== What needs to be done ==
The entries that follow need to be returned without any alteration.

Segment Start: Data for this exercise

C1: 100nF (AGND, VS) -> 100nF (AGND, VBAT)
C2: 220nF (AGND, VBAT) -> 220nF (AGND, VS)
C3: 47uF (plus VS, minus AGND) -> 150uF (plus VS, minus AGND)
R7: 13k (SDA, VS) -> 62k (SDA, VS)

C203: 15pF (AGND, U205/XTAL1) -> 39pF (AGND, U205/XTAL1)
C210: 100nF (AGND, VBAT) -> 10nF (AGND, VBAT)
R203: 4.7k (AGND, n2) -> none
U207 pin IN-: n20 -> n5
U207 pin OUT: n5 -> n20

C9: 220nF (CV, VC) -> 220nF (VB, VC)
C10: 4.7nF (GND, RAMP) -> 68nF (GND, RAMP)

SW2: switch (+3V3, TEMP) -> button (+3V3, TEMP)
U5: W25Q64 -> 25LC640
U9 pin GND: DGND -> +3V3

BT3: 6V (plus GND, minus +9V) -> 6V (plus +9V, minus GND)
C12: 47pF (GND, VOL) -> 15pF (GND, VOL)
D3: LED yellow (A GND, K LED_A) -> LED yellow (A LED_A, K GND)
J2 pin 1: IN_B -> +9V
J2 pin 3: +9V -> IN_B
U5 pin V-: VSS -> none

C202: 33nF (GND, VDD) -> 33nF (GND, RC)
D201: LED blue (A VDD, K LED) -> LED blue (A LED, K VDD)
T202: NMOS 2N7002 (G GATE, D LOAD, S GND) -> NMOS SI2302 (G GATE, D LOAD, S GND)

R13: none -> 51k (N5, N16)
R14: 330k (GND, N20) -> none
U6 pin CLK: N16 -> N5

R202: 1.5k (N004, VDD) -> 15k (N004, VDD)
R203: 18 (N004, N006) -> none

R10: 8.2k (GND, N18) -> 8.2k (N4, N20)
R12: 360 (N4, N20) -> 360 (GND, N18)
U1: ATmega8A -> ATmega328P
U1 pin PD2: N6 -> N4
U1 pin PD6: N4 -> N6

Segment End: Data for this exercise

== Task answer ==
C1: 100nF (AGND, VS) -> 100nF (AGND, VBAT)
C2: 220nF (AGND, VBAT) -> 220nF (AGND, VS)
C3: 47uF (plus VS, minus AGND) -> 150uF (plus VS, minus AGND)
R7: 13k (SDA, VS) -> 62k (SDA, VS)

C203: 15pF (AGND, U205/XTAL1) -> 39pF (AGND, U205/XTAL1)
C210: 100nF (AGND, VBAT) -> 10nF (AGND, VBAT)
R203: 4.7k (AGND, n2) -> none
U207 pin IN-: n20 -> n5
U207 pin OUT: n5 -> n20

C9: 220nF (CV, VC) -> 220nF (VB, VC)
C10: 4.7nF (GND, RAMP) -> 68nF (GND, RAMP)

SW2: switch (+3V3, TEMP) -> button (+3V3, TEMP)
U5: W25Q64 -> 25LC640
U9 pin GND: DGND -> +3V3

BT3: 6V (plus GND, minus +9V) -> 6V (plus +9V, minus GND)
C12: 47pF (GND, VOL) -> 15pF (GND, VOL)
D3: LED yellow (A GND, K LED_A) -> LED yellow (A LED_A, K GND)
J2 pin 1: IN_B -> +9V
J2 pin 3: +9V -> IN_B
U5 pin V-: VSS -> none

C202: 33nF (GND, VDD) -> 33nF (GND, RC)
D201: LED blue (A VDD, K LED) -> LED blue (A LED, K VDD)
T202: NMOS 2N7002 (G GATE, D LOAD, S GND) -> NMOS SI2302 (G GATE, D LOAD, S GND)

R13: none -> 51k (N5, N16)
R14: 330k (GND, N20) -> none
U6 pin CLK: N16 -> N5

R202: 1.5k (N004, VDD) -> 15k (N004, VDD)
R203: 18 (N004, N006) -> none

R10: 8.2k (GND, N18) -> 8.2k (N4, N20)
R12: 360 (N4, N20) -> 360 (GND, N18)
U1: ATmega8A -> ATmega328P
U1 pin PD2: N6 -> N4
U1 pin PD6: N4 -> N6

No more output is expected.